[Stored data entries]
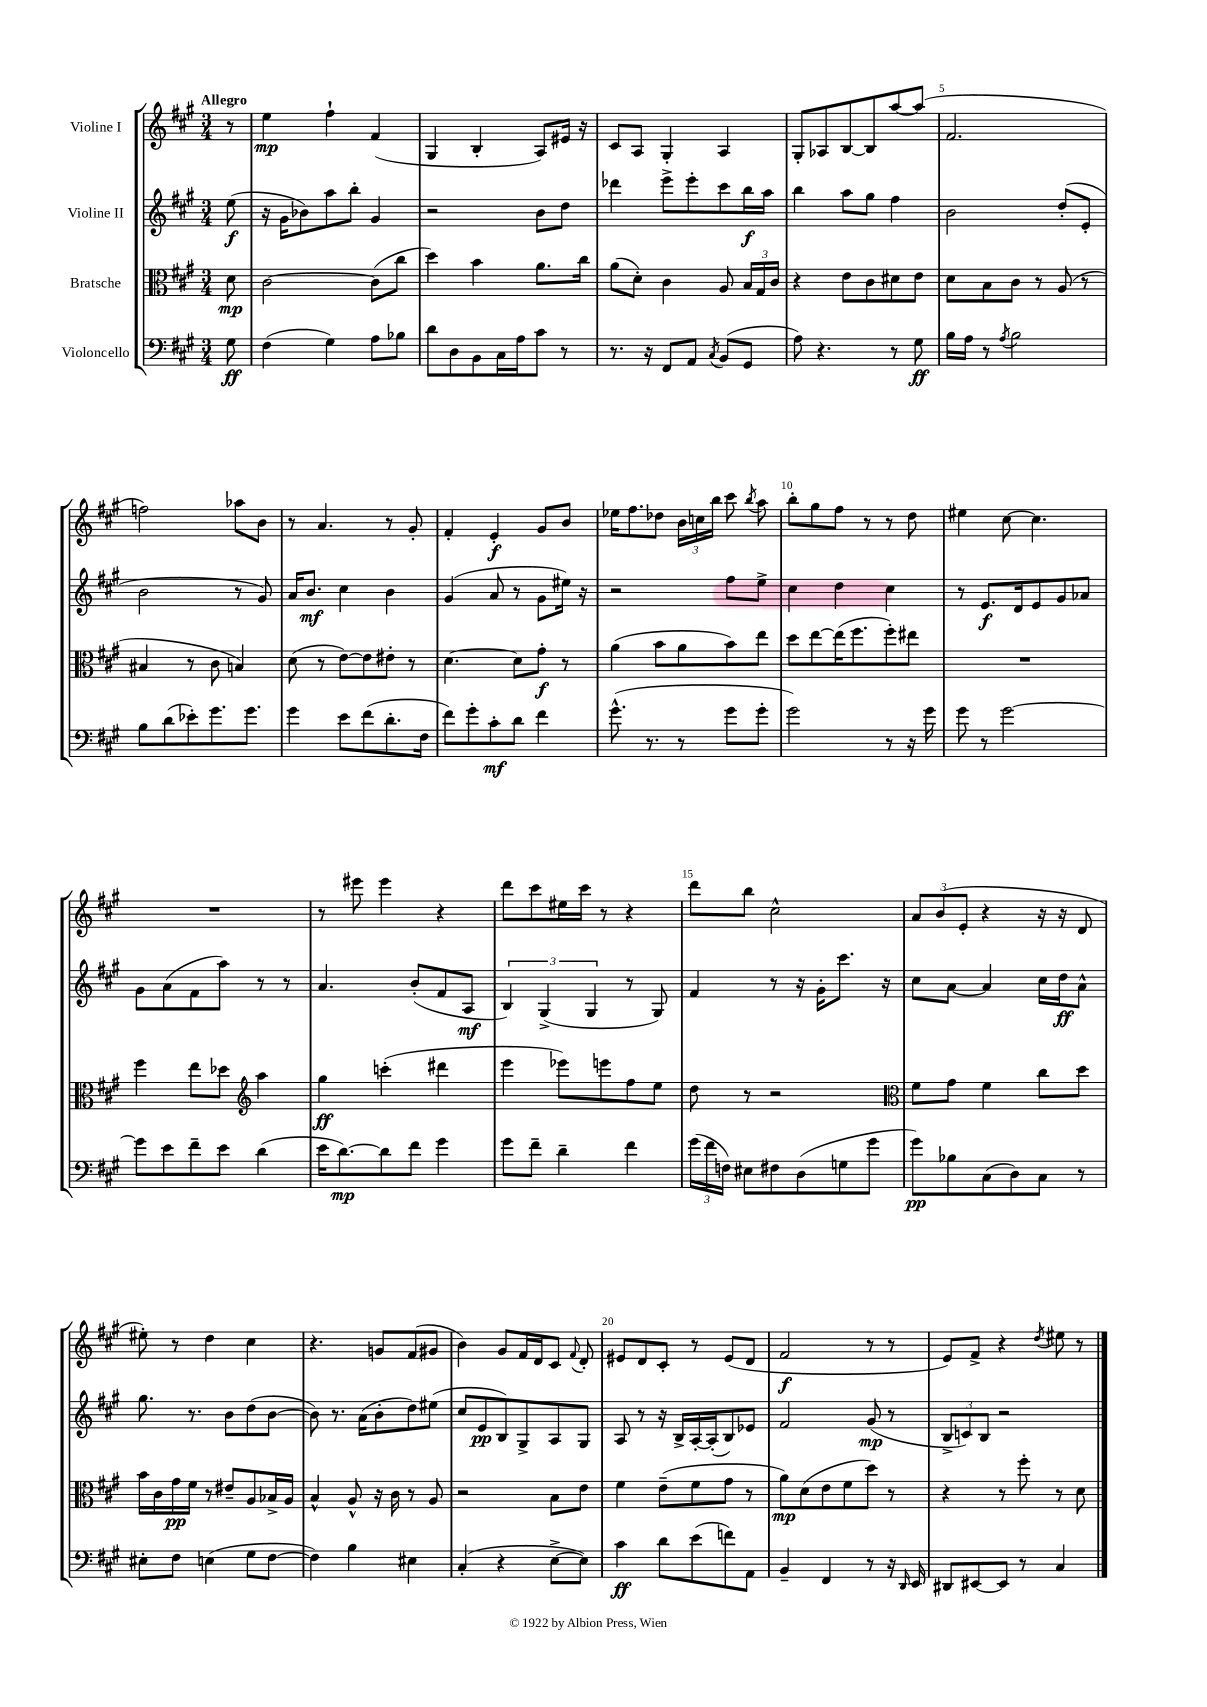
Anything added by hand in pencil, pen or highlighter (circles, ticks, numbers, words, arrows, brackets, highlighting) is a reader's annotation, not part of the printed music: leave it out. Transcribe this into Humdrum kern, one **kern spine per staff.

**kern	**kern	**kern	**kern
*staff4	*staff3	*staff2	*staff1
*clefF4	*clefC3	*clefG2	*clefG2
*k[f#c#g#]	*k[f#c#g#]	*k[f#c#g#]	*k[f#c#g#]
*M3/4	*M3/4	*M3/4	*M3/4
8G#	8d	(8ee	8r
=	=	=	=
(4F#	[2c#	16r	4ee
.	.	16g#	.
.	.	8b-)	.
4G#)	.	8aa	4ff#`
.	.	8bb'	.
8A	(8c#]	4g#	(4f#
8B-	8cc#	.	.
=	=	=	=
8d	4dd)	2r	4G#
8D	.	.	.
8BB	4b	.	4B'
16C#	.	.	.
16A	.	.	.
8c#	8.a	8b	8A)
8r	.	8dd	16e#
.	16cc#	.	16r
=	=	=	=
8.r	(8a	4ddd-	8c#
.	8d')	.	8A
16r	.	.	.
8FF#	4c#	8eee^	4G#'
8AA	.	8eee'	.
8qC#	.	.	.
(8BB	8A	8ccc#	4A
8GG#	24B	16bb	.
.	24G#	.	.
.	.	16aa	.
.	24c#	.	.
=	=	=	=
8A)	4r	4bb	8G#'
4.r	.	.	8A-
.	8e	8aa	[8B
.	8c#	8gg#	8B]
8r	8d#	4ff#	[8aa
8G#	8e	.	(8aa]
=	=	=	=
16B	8d	2b	2.f#
16A	.	.	.
8r	8B	.	.
8qA	.	.	.
2B	8c#	.	.
.	8r	.	.
.	(8A	(8dd'	.
.	8r	8e'	.
=	=	=	=
8B	4B#	2b	2ff)
(8d	.	.	.
8e-')	8r	.	.
8.g#	8c#	.	.
.	4B)	8r	8aa-
8.g#	.	.	.
.	.	8g#)	8b
=	=	=	=
4g#	(8d	16a	8r
.	.	8.b	.
.	8r	.	4.a
8e	[8e)	4cc#	.
(8f#	8e]	.	.
8.d'	8e#'	4b	8r
.	8r	.	8g#'
16F#	.	.	.
=	=	=	=
8f#)	[4.d	(4g#	4f#'
8g#'	.	.	.
8c#'	.	8a	4e'
8d	8d]	8r	.
4f#	8g#'	8g#	8g#
.	8r	16ee#)	8b
.	.	16r	.
=	=	=	=
(8.g#^^	(4a	2r	16ee-
.	.	.	8.ff#
8.r	.	.	.
.	8b	.	8dd-
8r	8a	.	24b
.	.	.	24cc
.	.	.	24bb
8g#	8b)	8ff#	8ccc#
.	.	.	8qbb
8g#'	8ee	8ee^	8aa
=	=	=	=
2g#)	8dd	4cc#	8bb'
.	[8ee	.	8gg#
.	(16ee]	4dd	8ff#
.	8.ff#	.	.
.	.	.	8r
8r	8ff#')	4cc#	8r
16r	8ee#	.	8dd
16g#	.	.	.
=	=	=	=
8g#	2.r	8r	4ee#
8r	.	8.e	.
[2g#	.	.	[8cc#
.	.	16d	.
.	.	8e	4.cc#]
.	.	8g#	.
.	.	8a-	.
=	=	=	=
8g#]	4ff#	8g#	2.r
8e	.	(8a	.
8f#~	8ee	8f#	.
8e	8dd-	8aa)	.
*	*clefG2	*	*
(4d	4aa	8r	.
.	.	8r	.
=	=	=	=
16e	4gg#	4.a	8r
[8.d)	.	.	.
.	.	.	8eee#
8d]	(4ccc'	.	4eee#
8f#	.	(8b'	.
4g#	4ddd#	8f#	4r
.	.	8A	.
=	=	=	=
8g#	4eee	6B)	8ddd
8f#~	.	.	8ccc#
.	.	(6G#^	.
4d~	8eee-)	.	16ee#
.	.	.	16ccc#
.	.	6G#	.
.	8eee	.	8r
4f#	8ff#	8r	4r
.	8ee	8G#)	.
=	=	=	=
(24g#	8dd	4f#	8ddd
24f#	.	.	.
24F)	.	.	.
8E#	8r	.	8bb
8F#	2r	8r	2cc#^^
(8D	.	16r	.
.	.	16g#'	.
8G	.	8.ccc#	.
8g#	.	.	.
.	.	16r	.
=	=	=	=
*	*clefC3	*	*
8g#)	8f#	8cc#	12a
.	.	.	(12b
8B-	8g#	[8a	.
.	.	.	12e'
(8C#	4f#	4a]	4r
8D)	.	.	.
8C#	8cc#	16cc#	16r
.	.	16dd	16r
8r	8dd	8a^^	8d
=	=	=	=
8E#'	16b	8.gg#	8ee#')
.	16c#	.	.
8F#	16g#	.	8r
.	16f#	8.r	.
(4E	8r	.	4dd
.	8e#~	8b	.
8G#	8A	(8dd	4cc#
[8F#	16B-^	[8b	.
.	16A	.	.
=	=	=	=
4F#])	4B^^	8b])	4.r
.	.	8.r	.
4B	8A^^	.	.
.	.	(16a	.
.	16r	8b'	8g
.	16c#	.	.
4E#	8r	8dd)	(8f#
.	8A	(8ee#	8g#
=	=	=	=
(4C#'	2r	8cc#	4b)
.	.	8e	.
4r	.	8B)	8g#
.	.	8G#^	16f#
.	.	.	16d
[8E^	8B	8A	8c#
.	.	.	8qqf#
8E])	8e	8G#	8d'
=	=	=	=
4c#	4f#	8A	8e#
.	.	8r	8d
8d	(8e~	16r	8c#'
.	.	16B^	.
(8e	8f#	[16A'	8r
.	.	(16A']	.
8f)	8g#	8B)	(8e#
8AA	8r	8e-	8d
=	=	=	=
4BB~	8a)	2f#	2f#
.	(8d	.	.
4FF#	8e	.	.
.	8f#	.	.
8r	8dd)	(8g#	8r
16r	8r	8r	8r
16qqDD	.	.	.
16EE	.	.	.
=	=	=	=
8DD#	4r	12B^	8e)
.	.	12c)	.
[8EE#	.	.	8f#^
.	.	12B	.
8EE#]	8r	2r	4r
8r	8ff#'	.	.
.	.	.	8qdd
4C#	8r	.	8ee#
.	8d	.	8r
==	==	==	==
*-	*-	*-	*-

* Goal of the exercise:
Show each line of the data above that contains the string "kern".

* Exercise solution:
Anything added by hand in pencil, pen or highlighter (circles, ticks, numbers, words, arrows, brackets, highlighting) is a reader's annotation, not part of the printed music: leave it out. Transcribe this into Humdrum kern, one **kern spine per staff.
**kern	**kern	**kern	**kern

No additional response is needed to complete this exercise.